(Problem to work on):
Which lines in the records below include the word "none"? Report each of them in full.

(Records to use):
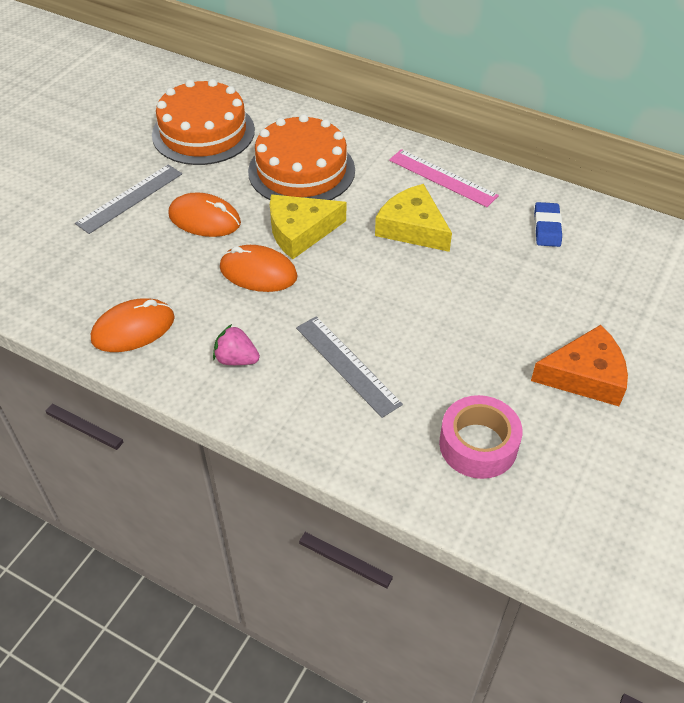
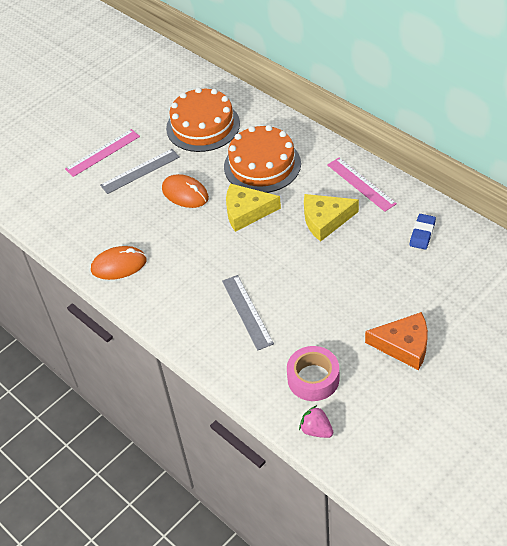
camera: 20 degrees right, 0 degrees up
(67, 181) = (102, 152): none -> pink ruler
(236, 359) = (177, 296): pink strawberry -> pink strawberry (316, 430)
(258, 272) = (209, 238): orange mouse -> none
(412, 227) = (325, 220): yellow cheese -> yellow cheese turned 75 degrees counterclockwise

(Answer section):
(67, 181) = (102, 152): none -> pink ruler
(258, 272) = (209, 238): orange mouse -> none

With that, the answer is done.